Exercise ::
Work out the count of lines in the listing below that include "klepsydra". Give that count alone.

Given records ::
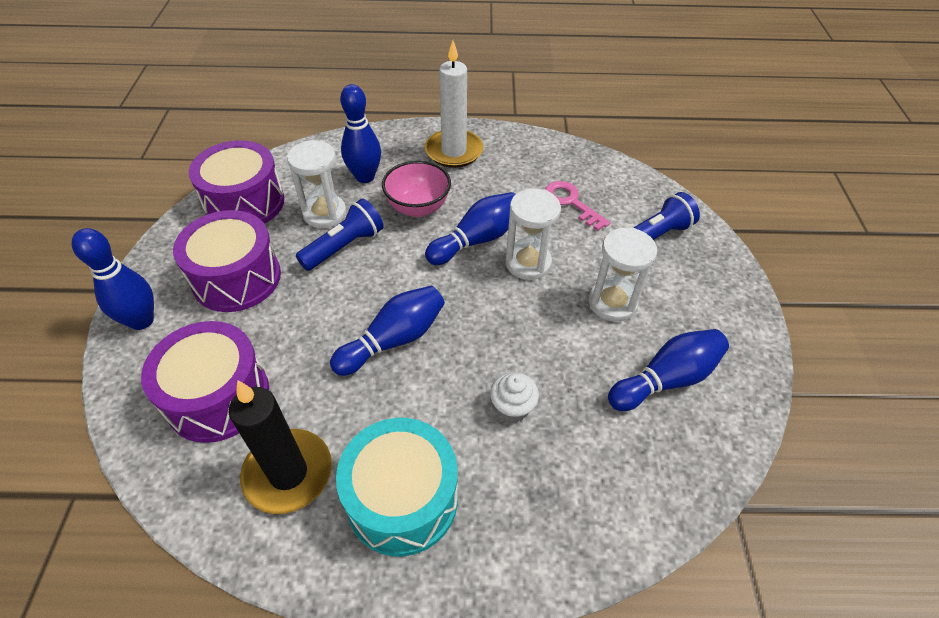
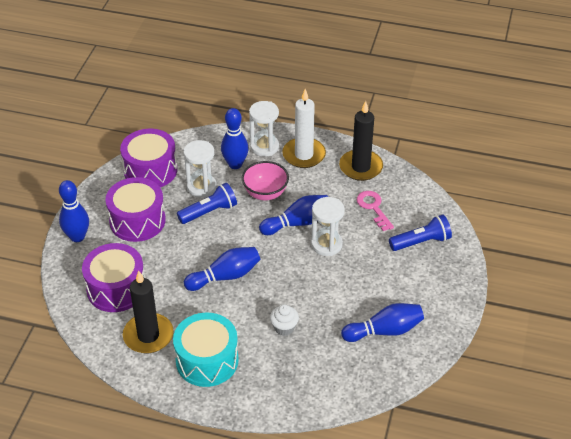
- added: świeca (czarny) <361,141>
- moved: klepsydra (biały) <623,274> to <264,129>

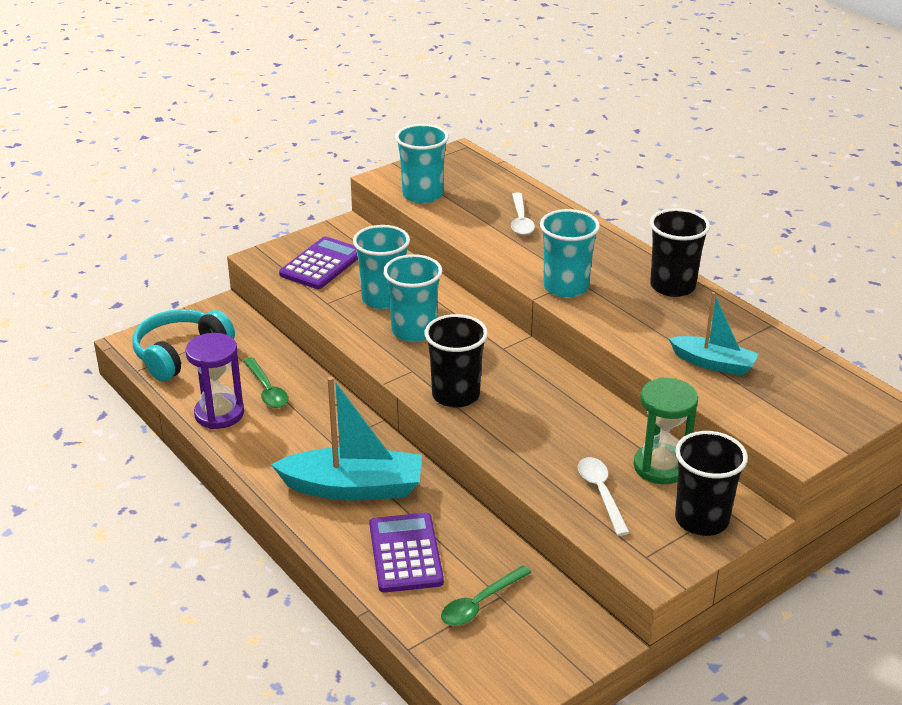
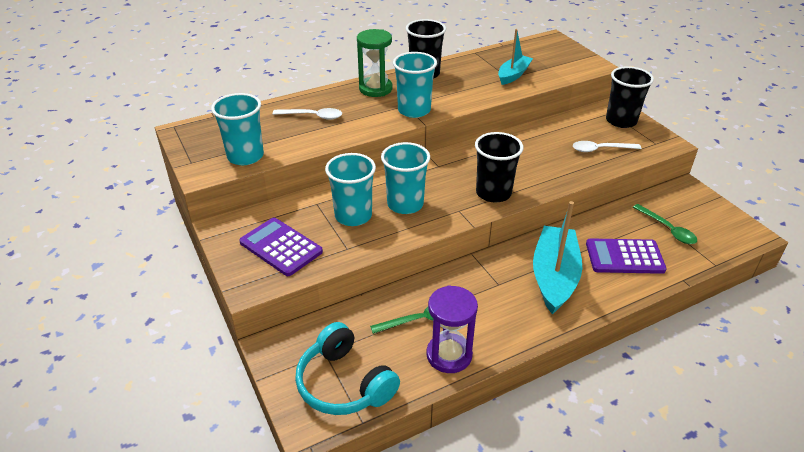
- moved: klepsydra (zielony) <666,430> to <375,63>

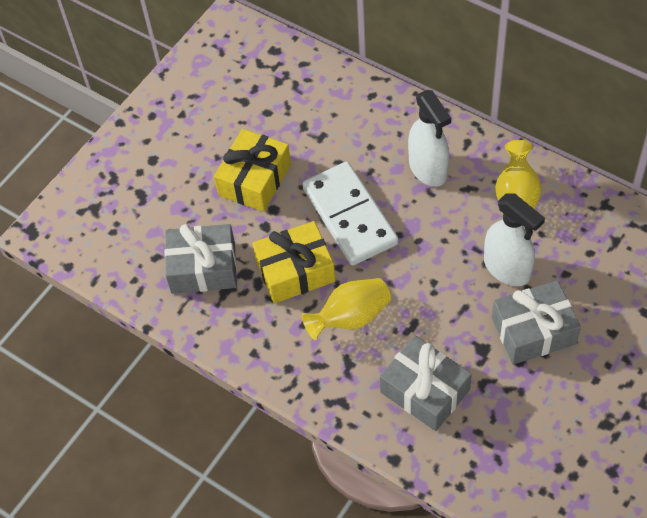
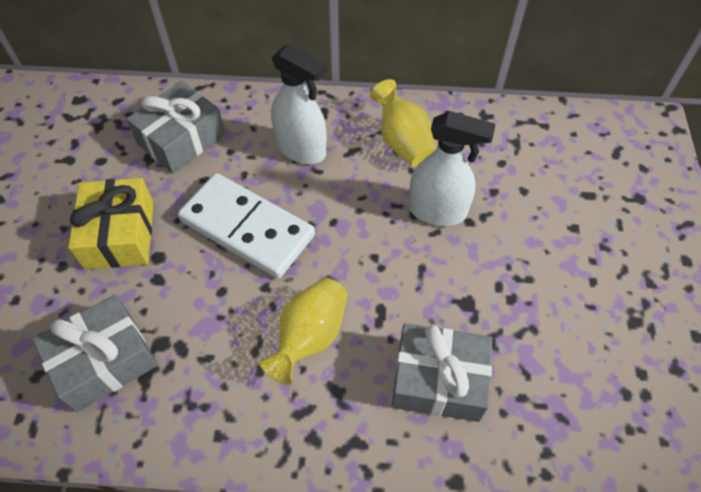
- removed: prezent (żółty) <294,262>
- moved: prezent (szary) <536,322> to <175,127>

Written solution ::
2